- **Activity**
Print out each entry below exactly; do not carry over any image.

- **Dataset excerpts**
******************************
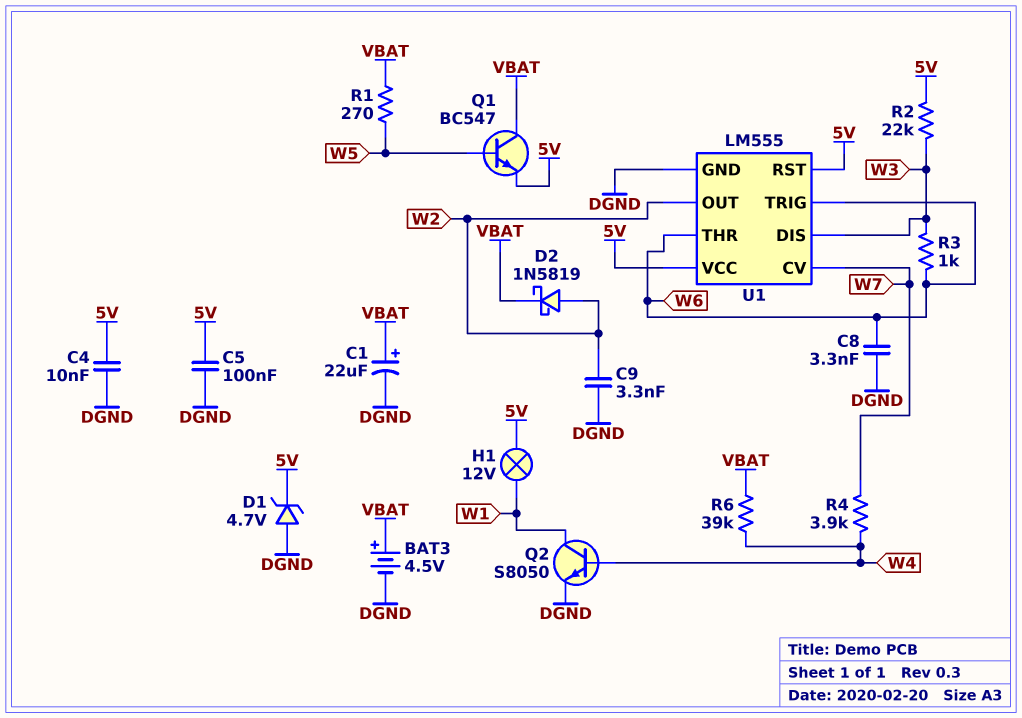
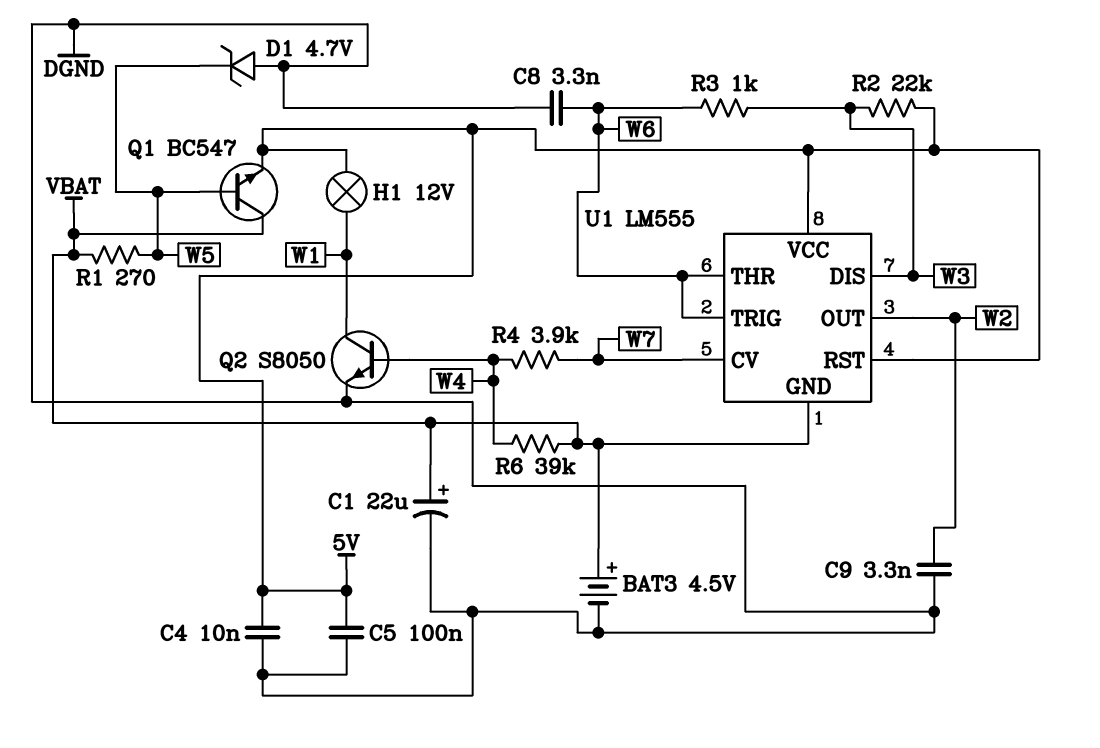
D1: zener 4.7V (A DGND, K 5V) -> zener 4.7V (A DGND, K W5)
D2: schottky 1N5819 (A W2, K VBAT) -> none
U1 pin GND: DGND -> VBAT

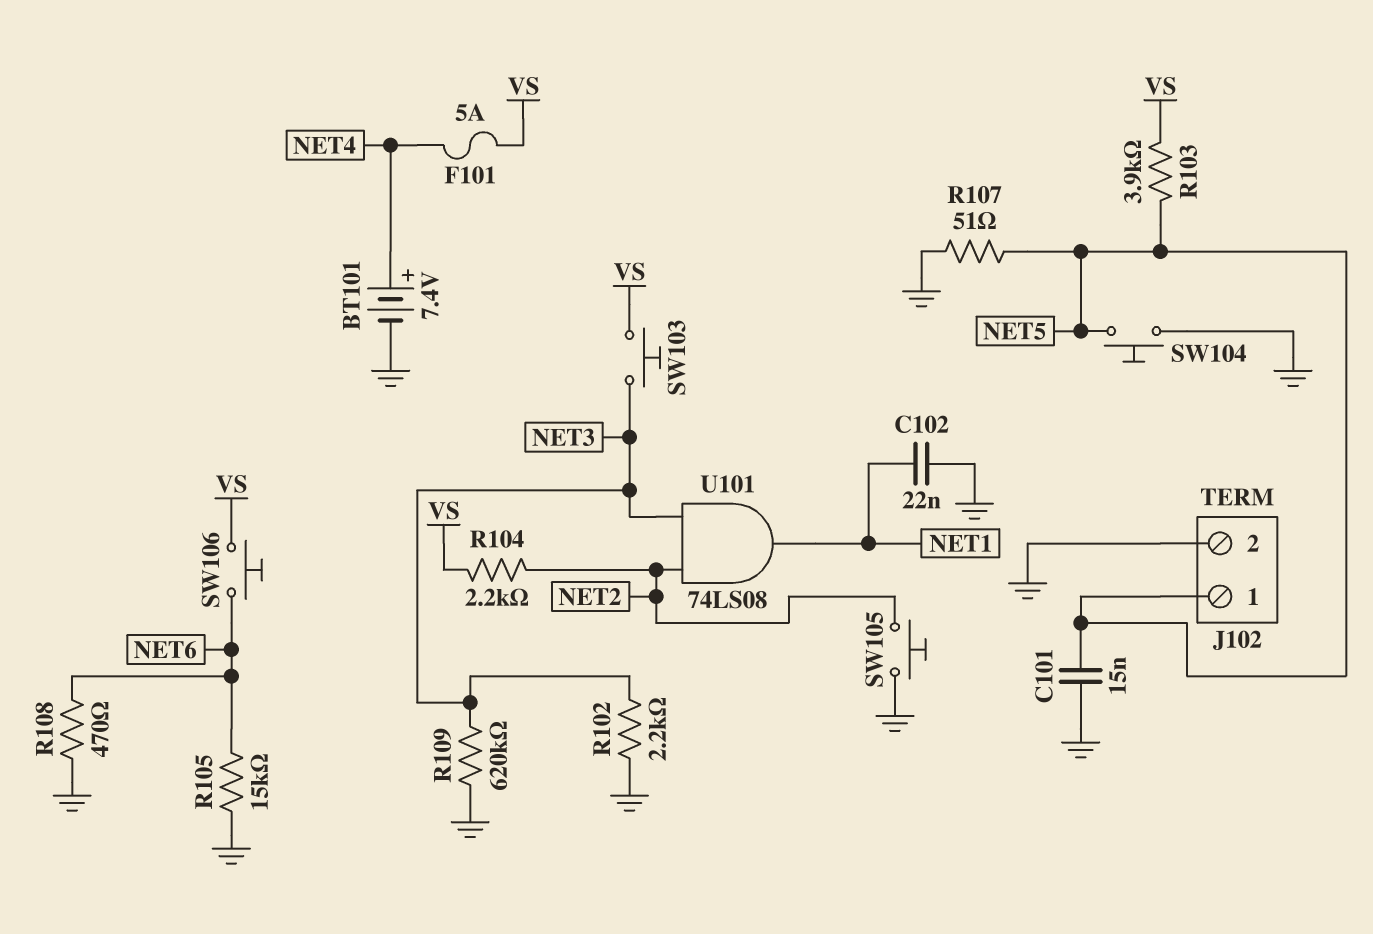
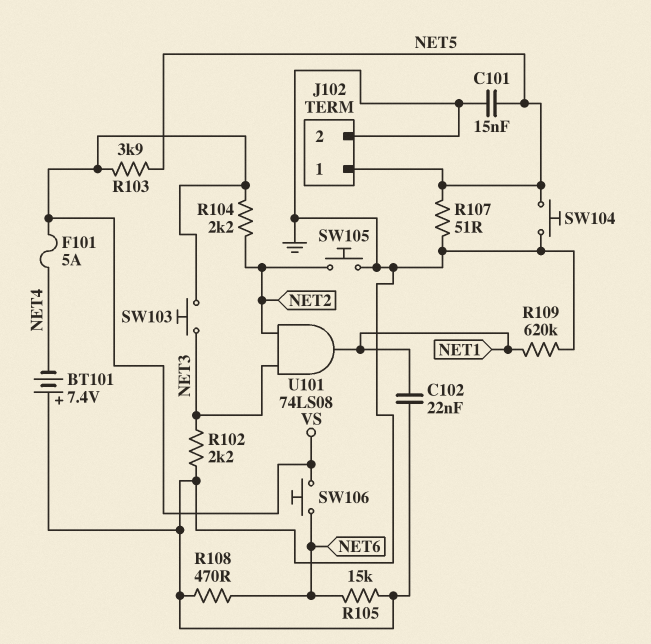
BT101: 7.4V (plus NET4, minus GND) -> 7.4V (plus GND, minus NET4)
R109: 620k (GND, NET3) -> 620k (GND, NET1)

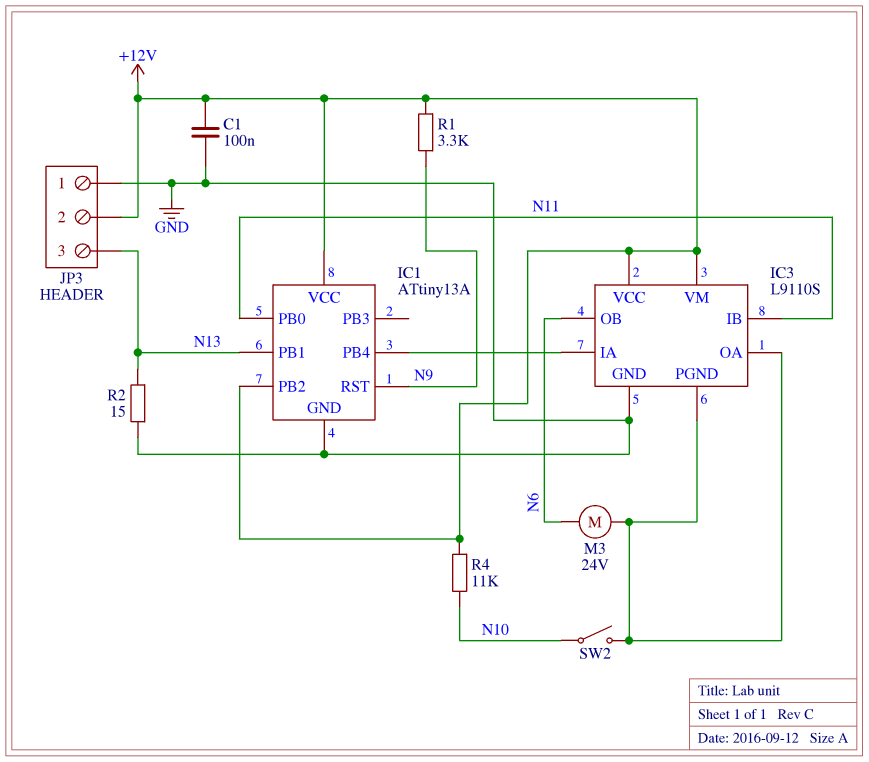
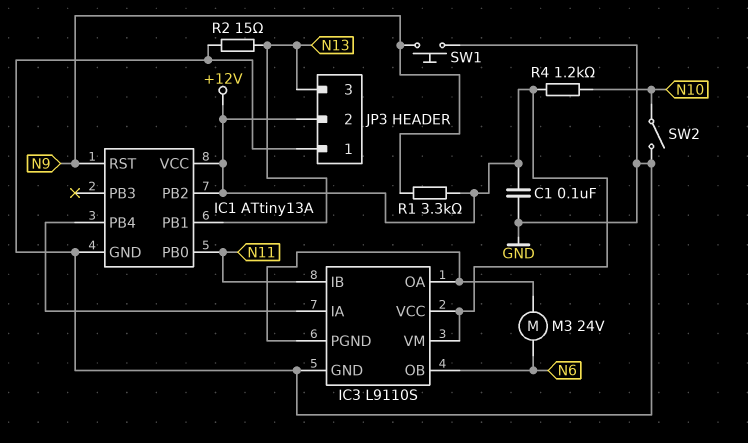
R4: 11k (+12V, N10) -> 1.2k (+12V, N10)
SW1: none -> button (GND, N9)
SW2: switch (IC3/OA, N10) -> switch (GND, N10)

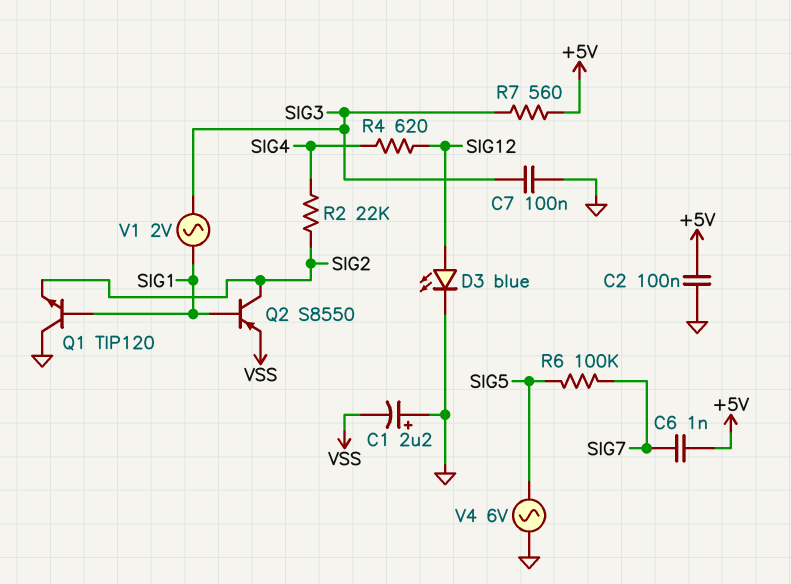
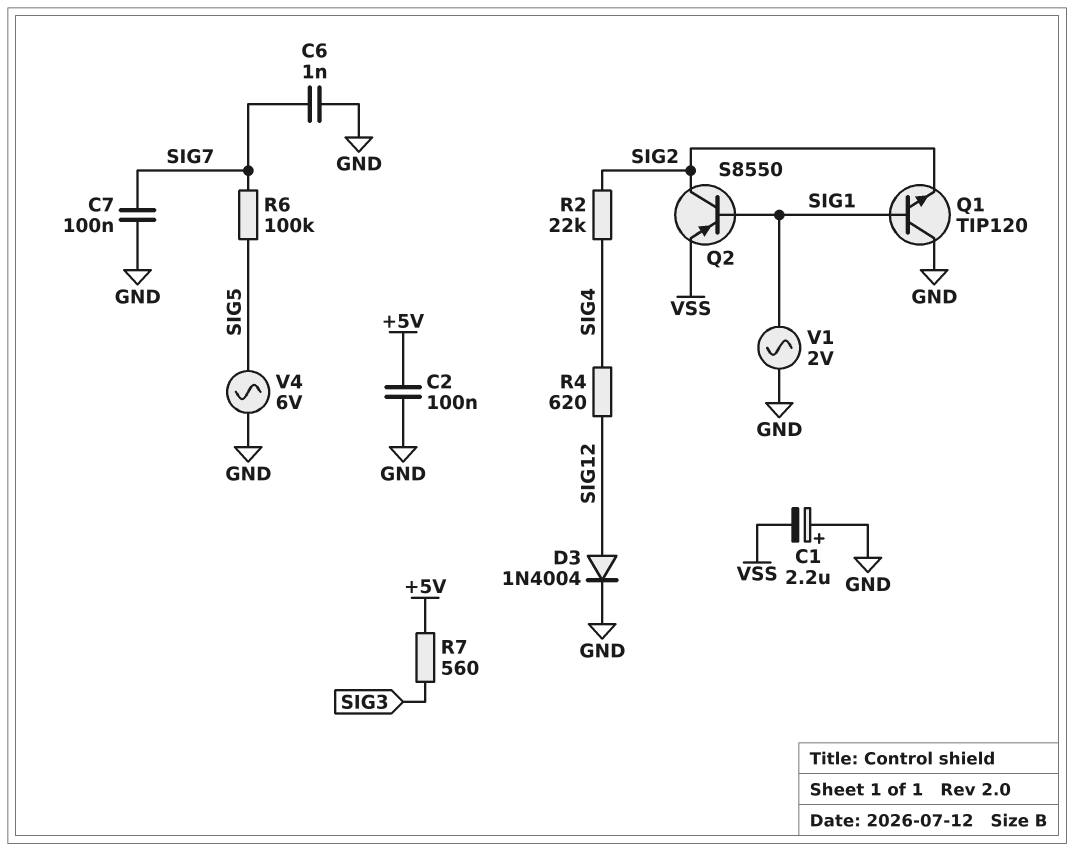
C6: 1nF (+5V, SIG7) -> 1nF (GND, SIG7)
C7: 100nF (GND, SIG3) -> 100nF (GND, SIG7)
D3: LED blue (A SIG12, K GND) -> diode 1N4004 (A SIG12, K GND)
V1: AC 2V (SIG1, SIG3) -> AC 2V (GND, SIG1)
******************************
- **Exercise result**
D1: zener 4.7V (A DGND, K 5V) -> zener 4.7V (A DGND, K W5)
D2: schottky 1N5819 (A W2, K VBAT) -> none
U1 pin GND: DGND -> VBAT

BT101: 7.4V (plus NET4, minus GND) -> 7.4V (plus GND, minus NET4)
R109: 620k (GND, NET3) -> 620k (GND, NET1)

R4: 11k (+12V, N10) -> 1.2k (+12V, N10)
SW1: none -> button (GND, N9)
SW2: switch (IC3/OA, N10) -> switch (GND, N10)

C6: 1nF (+5V, SIG7) -> 1nF (GND, SIG7)
C7: 100nF (GND, SIG3) -> 100nF (GND, SIG7)
D3: LED blue (A SIG12, K GND) -> diode 1N4004 (A SIG12, K GND)
V1: AC 2V (SIG1, SIG3) -> AC 2V (GND, SIG1)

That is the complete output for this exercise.